• _Problem details_
Beginning with the line that holds "purple arrow: (173, 140) -> (106, 68), moved" and ending with the last line of the entries, please output each line exactly, apart from any pictures.

• _Task material_
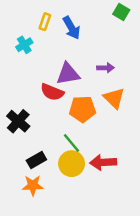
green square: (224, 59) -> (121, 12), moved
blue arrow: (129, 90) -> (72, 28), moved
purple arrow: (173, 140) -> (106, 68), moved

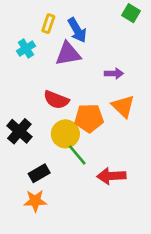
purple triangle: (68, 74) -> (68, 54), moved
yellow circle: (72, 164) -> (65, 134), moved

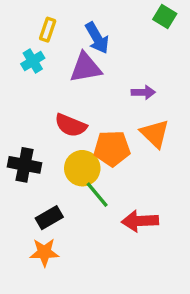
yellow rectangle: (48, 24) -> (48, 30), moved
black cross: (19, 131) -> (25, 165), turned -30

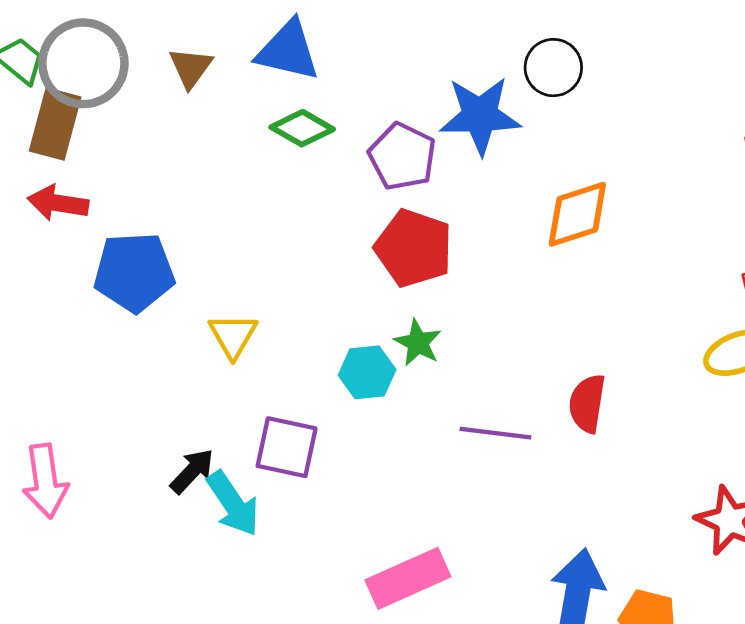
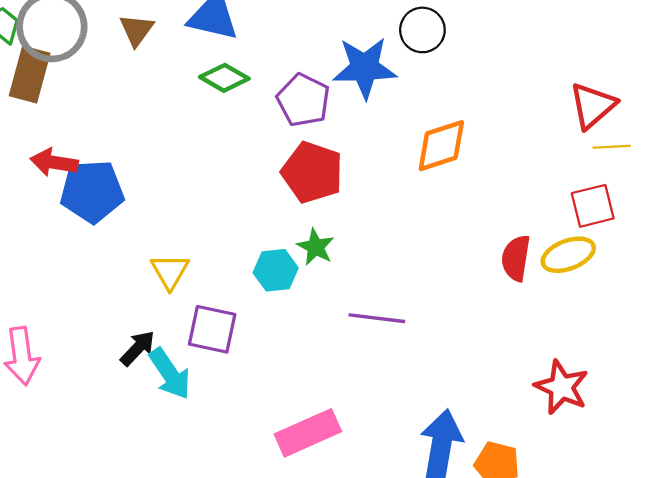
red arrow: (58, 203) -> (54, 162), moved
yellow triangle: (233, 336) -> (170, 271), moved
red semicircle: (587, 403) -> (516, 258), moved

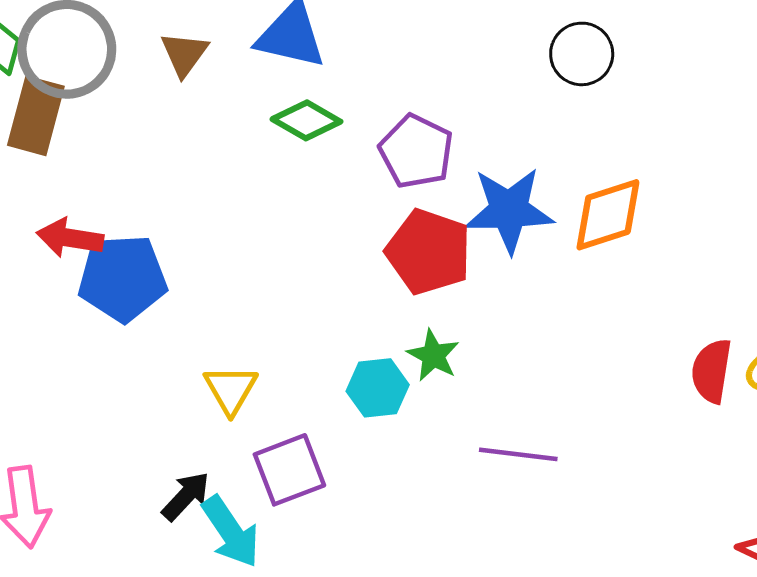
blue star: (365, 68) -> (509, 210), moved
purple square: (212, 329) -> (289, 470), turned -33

• _The completed task_
purple arrow: (173, 140) -> (106, 68), moved

purple triangle: (68, 74) -> (68, 54), moved
yellow circle: (72, 164) -> (65, 134), moved

yellow rectangle: (48, 24) -> (48, 30), moved
black cross: (19, 131) -> (25, 165), turned -30

red arrow: (58, 203) -> (54, 162), moved
yellow triangle: (233, 336) -> (170, 271), moved
red semicircle: (587, 403) -> (516, 258), moved

blue star: (365, 68) -> (509, 210), moved
purple square: (212, 329) -> (289, 470), turned -33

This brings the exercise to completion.